----- Material provided -----

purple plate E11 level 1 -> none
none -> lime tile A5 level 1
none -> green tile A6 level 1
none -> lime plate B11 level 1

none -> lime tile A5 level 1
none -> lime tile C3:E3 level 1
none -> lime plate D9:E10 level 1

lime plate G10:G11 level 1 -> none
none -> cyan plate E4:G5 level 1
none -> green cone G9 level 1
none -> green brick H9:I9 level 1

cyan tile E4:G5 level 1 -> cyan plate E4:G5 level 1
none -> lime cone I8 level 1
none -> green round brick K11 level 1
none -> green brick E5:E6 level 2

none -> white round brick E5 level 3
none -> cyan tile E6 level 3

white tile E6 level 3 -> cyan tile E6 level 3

-----
----- Material provided -----

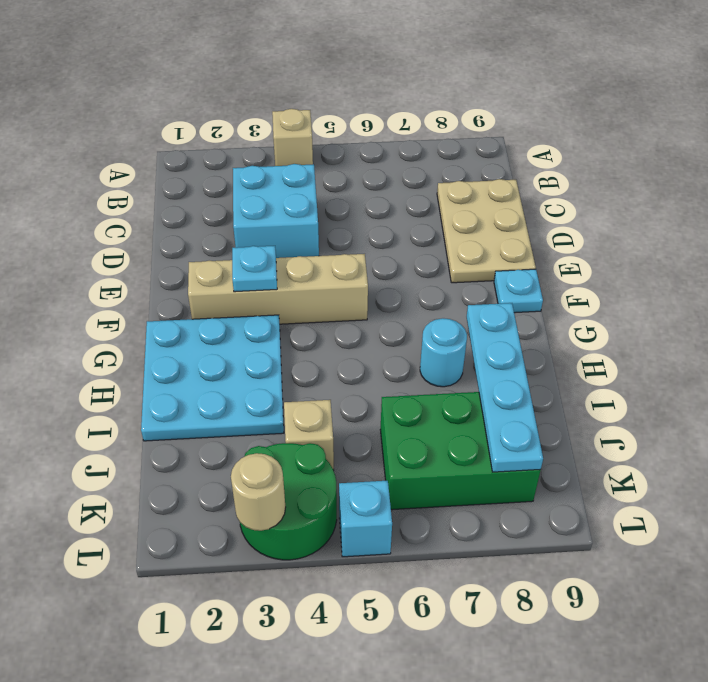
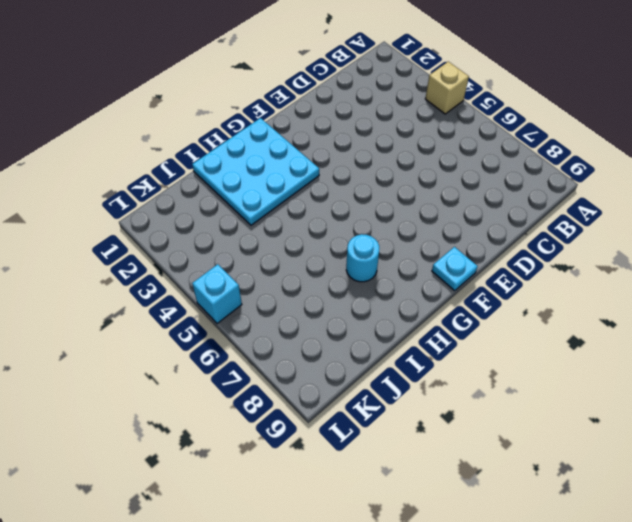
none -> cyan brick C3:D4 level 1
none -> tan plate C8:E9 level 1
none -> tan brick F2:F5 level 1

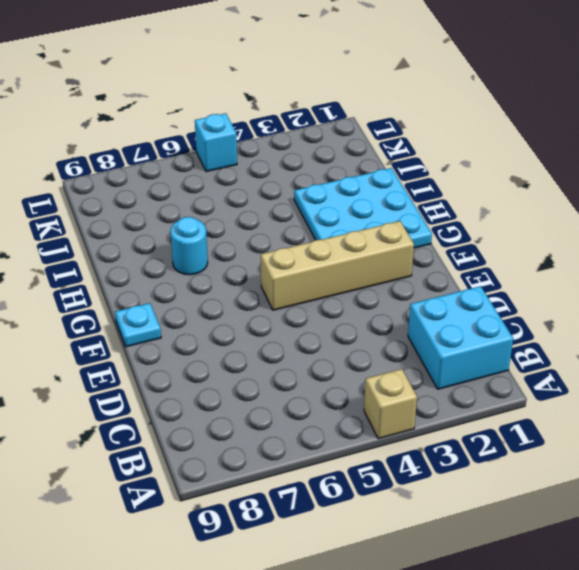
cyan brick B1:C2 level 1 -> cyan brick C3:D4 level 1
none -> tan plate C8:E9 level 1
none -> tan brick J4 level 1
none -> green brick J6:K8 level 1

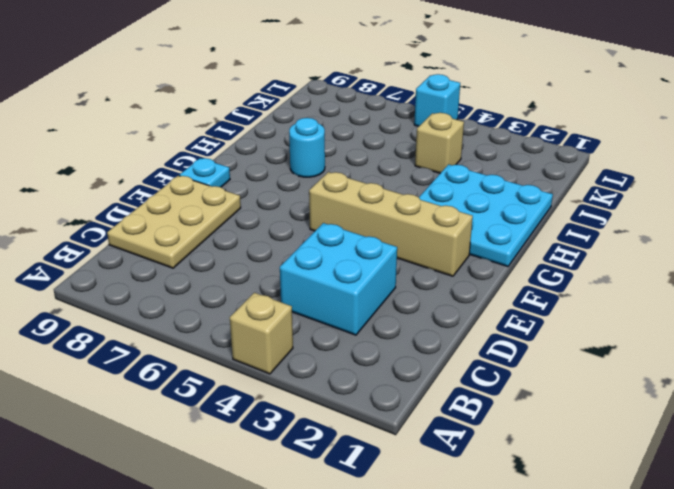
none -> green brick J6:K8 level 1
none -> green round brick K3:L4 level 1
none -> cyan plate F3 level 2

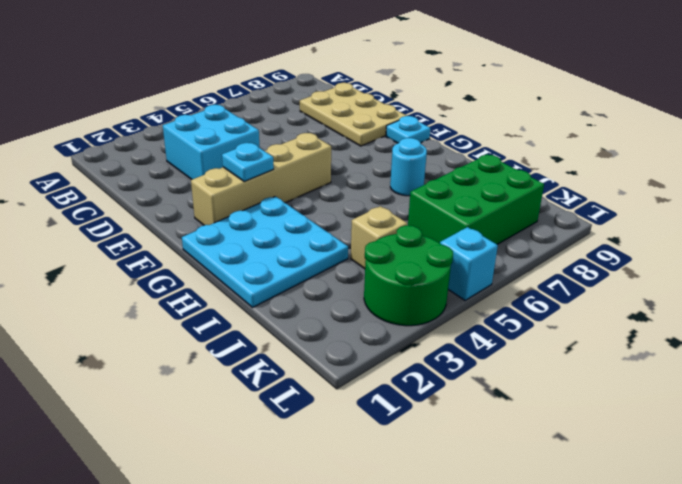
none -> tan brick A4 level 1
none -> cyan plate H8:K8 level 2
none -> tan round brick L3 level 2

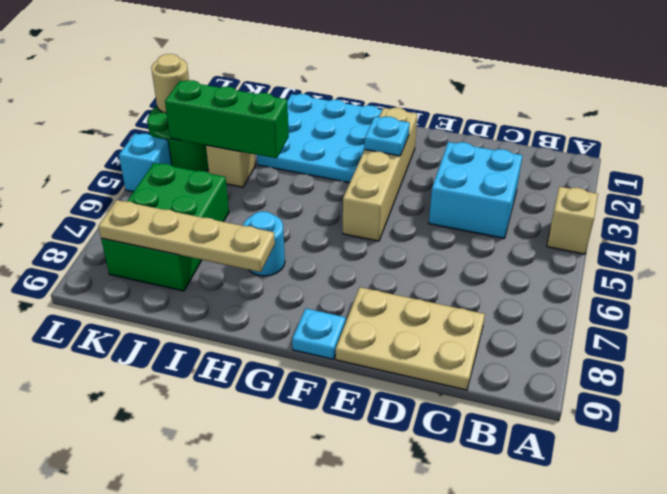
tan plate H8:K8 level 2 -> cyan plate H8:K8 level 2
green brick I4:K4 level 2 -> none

-----

** What you need to do **
Tell me how many lines in the data include "tile", giving only the number.

** Exercise answer **
7